Segment Start: Records to use

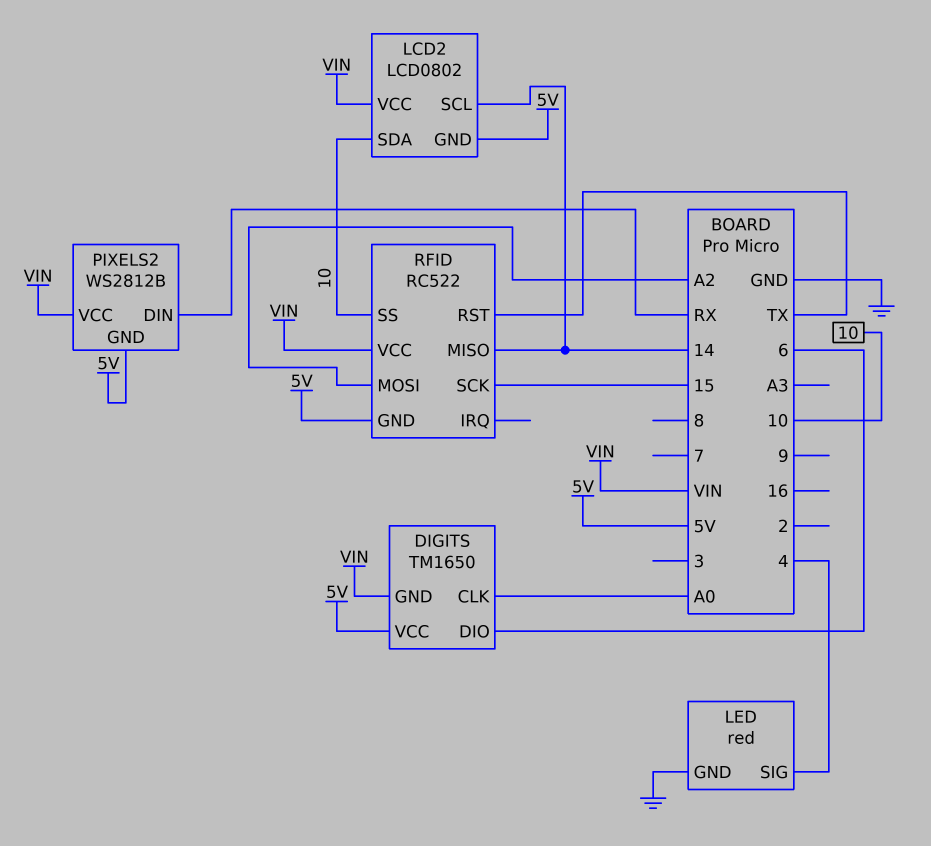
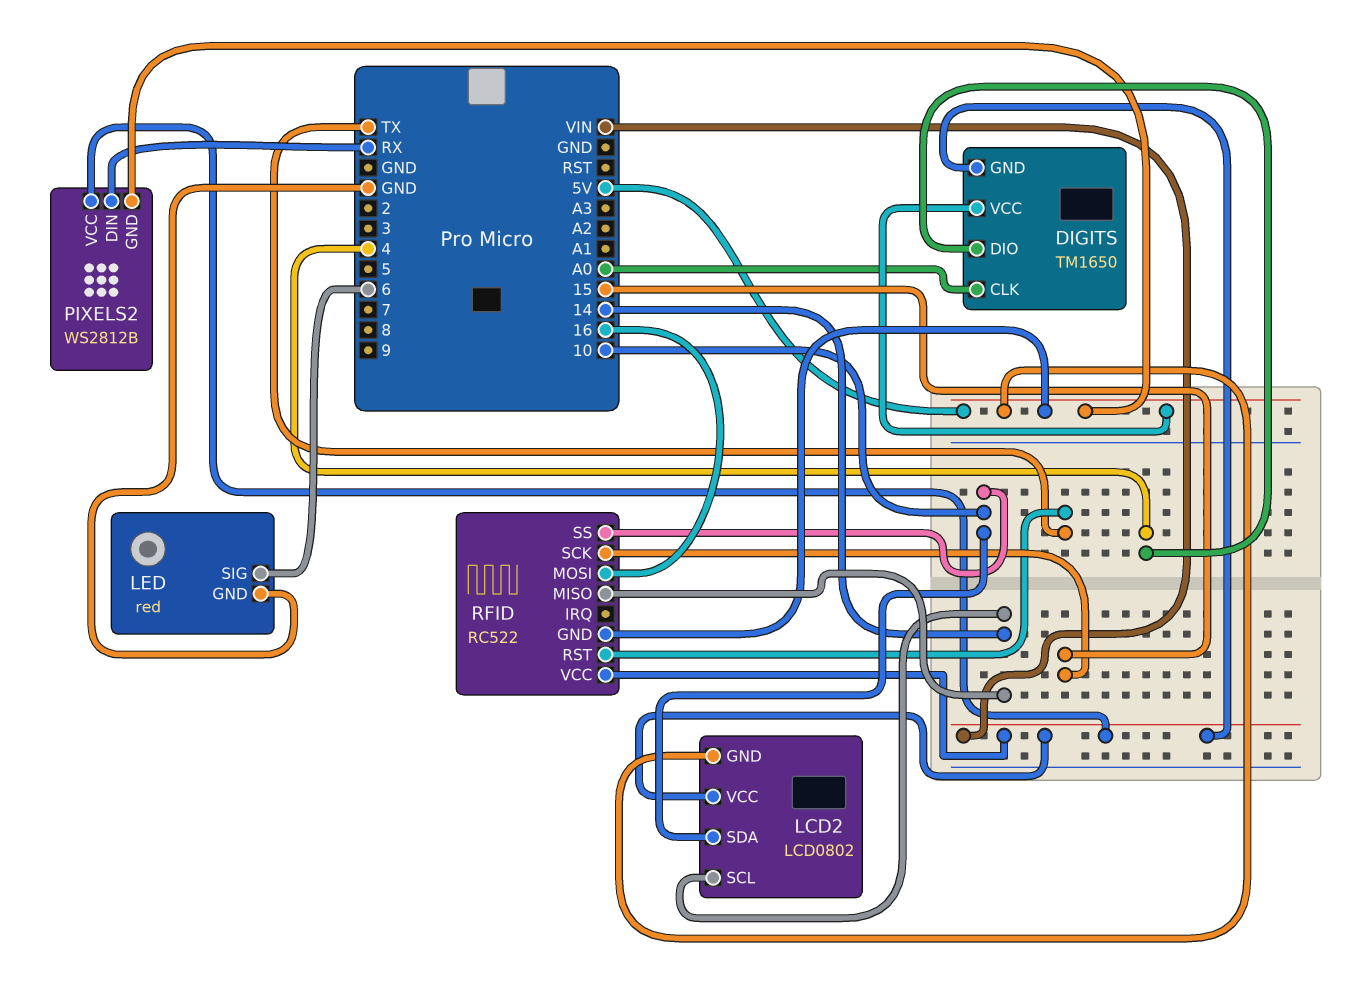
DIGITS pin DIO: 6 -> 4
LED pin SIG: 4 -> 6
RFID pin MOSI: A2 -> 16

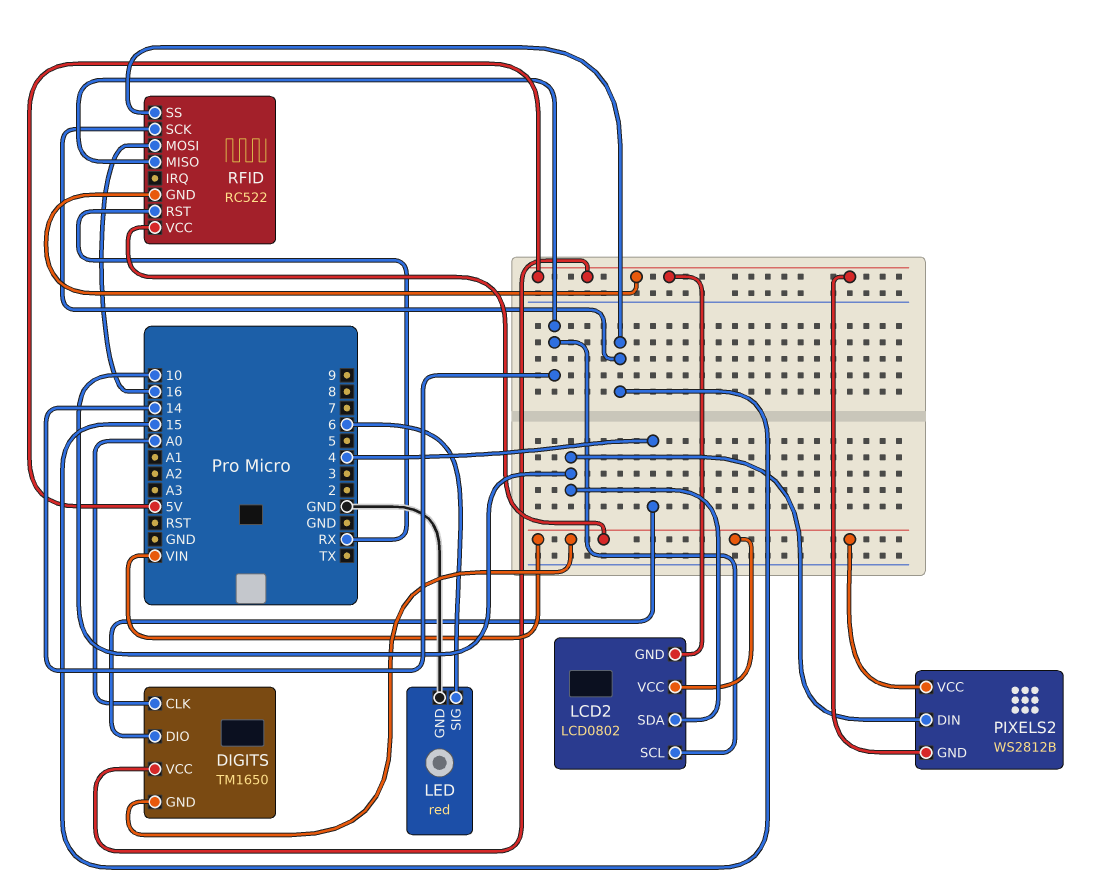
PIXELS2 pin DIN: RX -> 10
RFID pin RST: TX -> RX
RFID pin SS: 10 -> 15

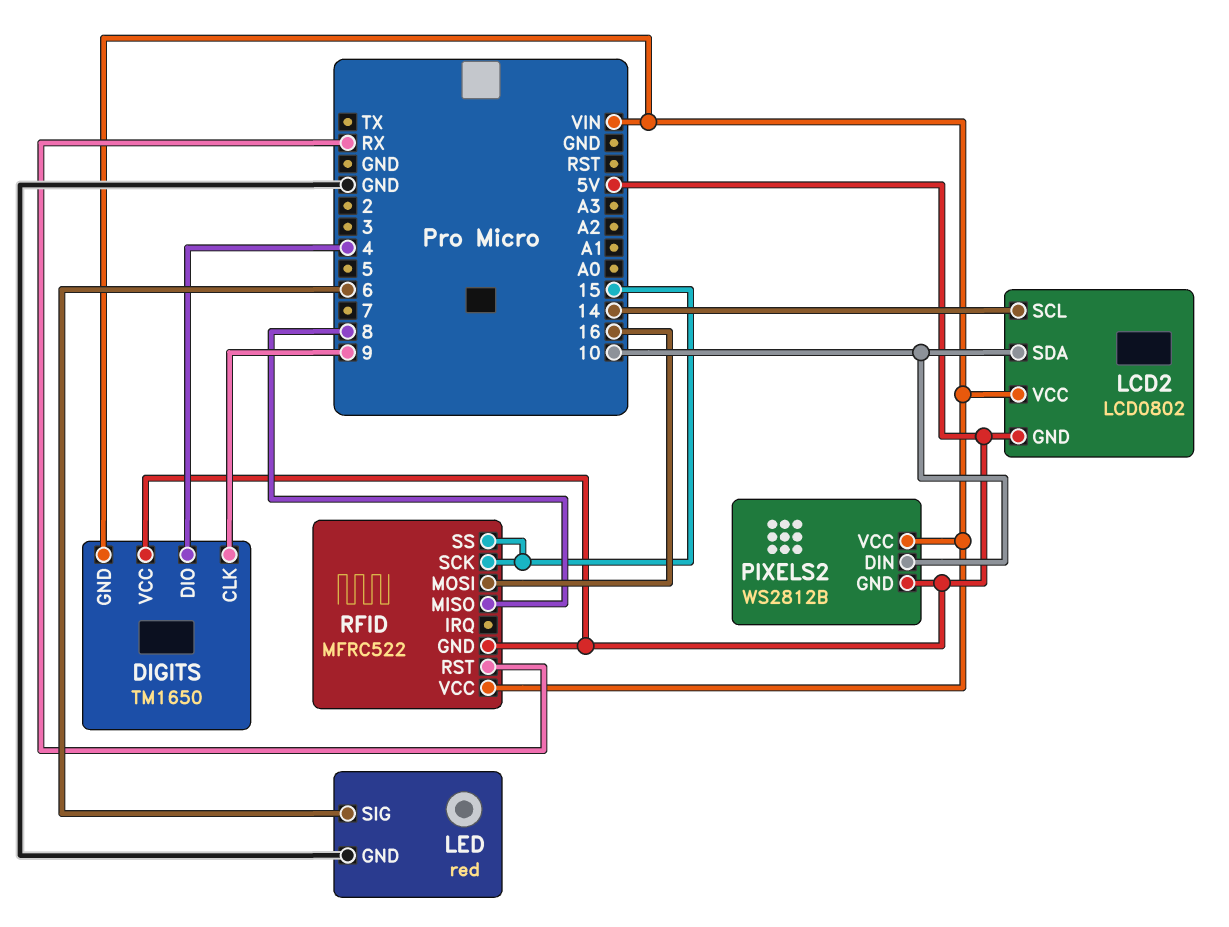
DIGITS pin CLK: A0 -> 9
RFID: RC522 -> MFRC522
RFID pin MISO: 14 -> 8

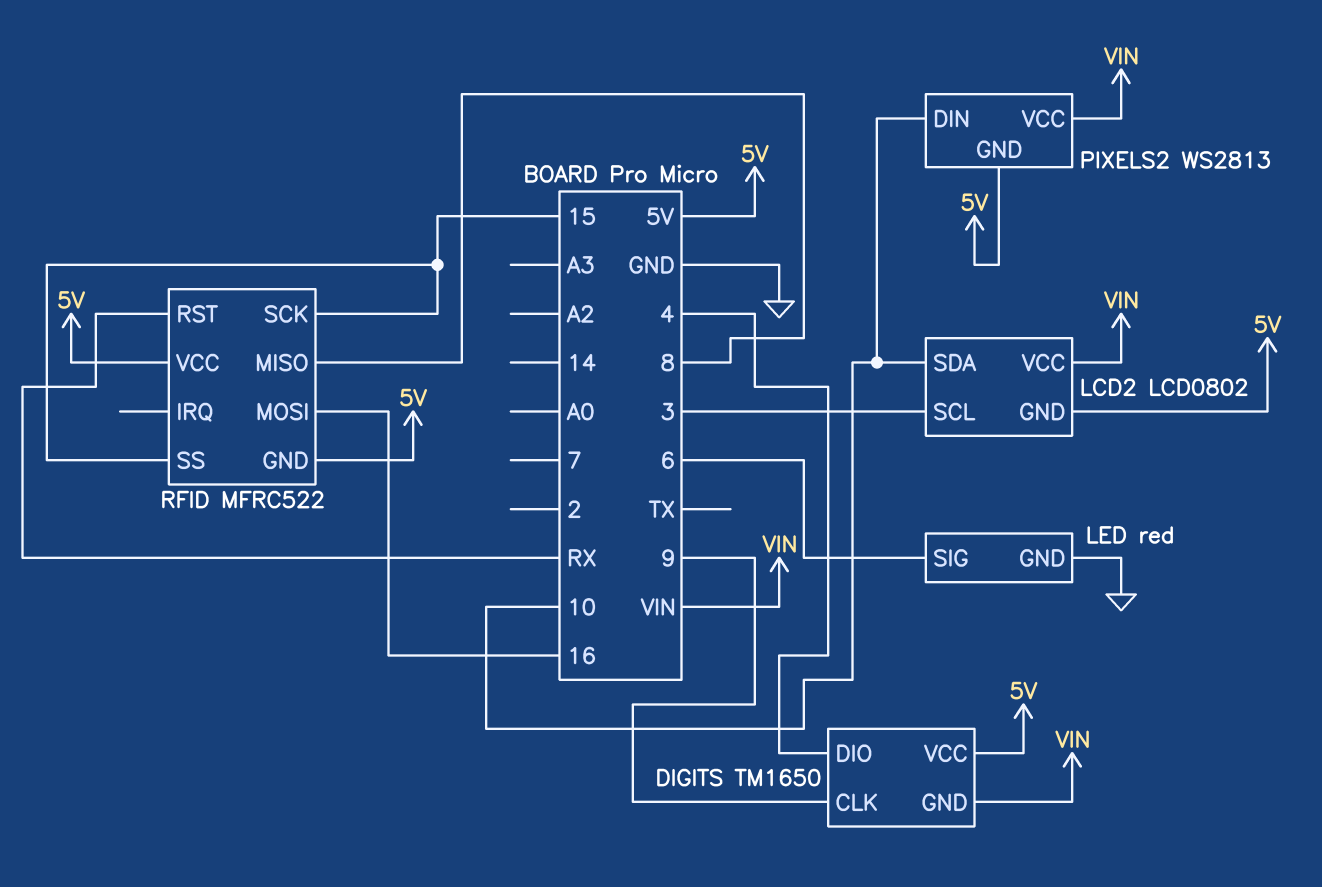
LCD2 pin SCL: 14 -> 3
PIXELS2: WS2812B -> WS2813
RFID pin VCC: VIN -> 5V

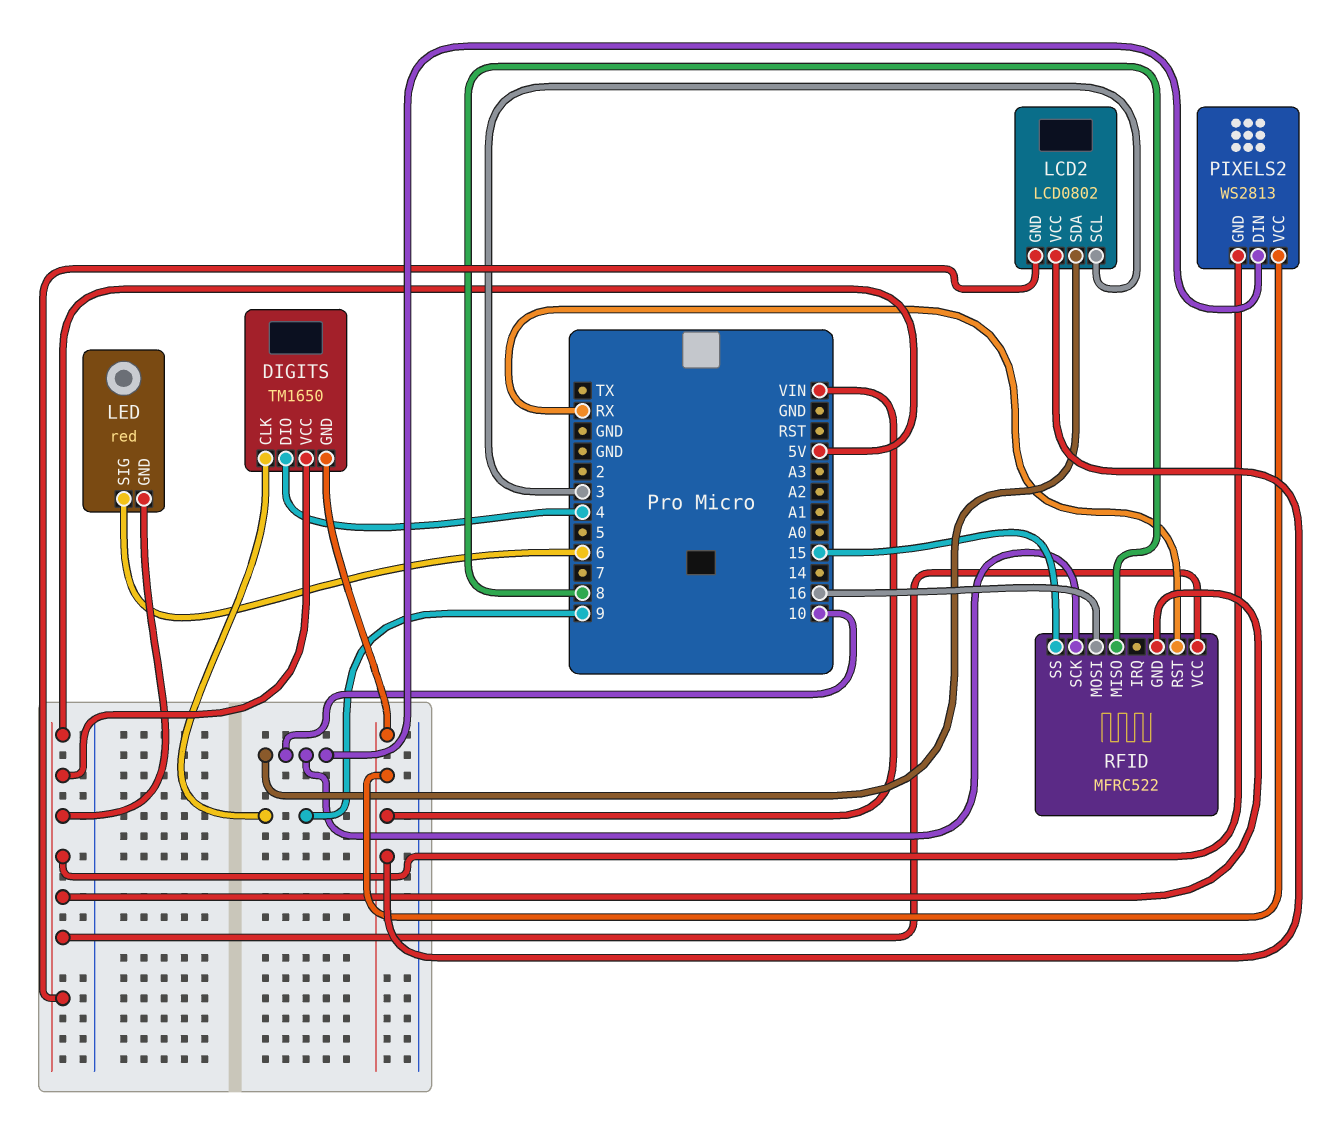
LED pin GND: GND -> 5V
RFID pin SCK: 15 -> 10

Segment End: Records to use

- _The problem_: From the entries above, write out every line without a single change, skipping the images.

- _Answer_:
DIGITS pin DIO: 6 -> 4
LED pin SIG: 4 -> 6
RFID pin MOSI: A2 -> 16

PIXELS2 pin DIN: RX -> 10
RFID pin RST: TX -> RX
RFID pin SS: 10 -> 15

DIGITS pin CLK: A0 -> 9
RFID: RC522 -> MFRC522
RFID pin MISO: 14 -> 8

LCD2 pin SCL: 14 -> 3
PIXELS2: WS2812B -> WS2813
RFID pin VCC: VIN -> 5V

LED pin GND: GND -> 5V
RFID pin SCK: 15 -> 10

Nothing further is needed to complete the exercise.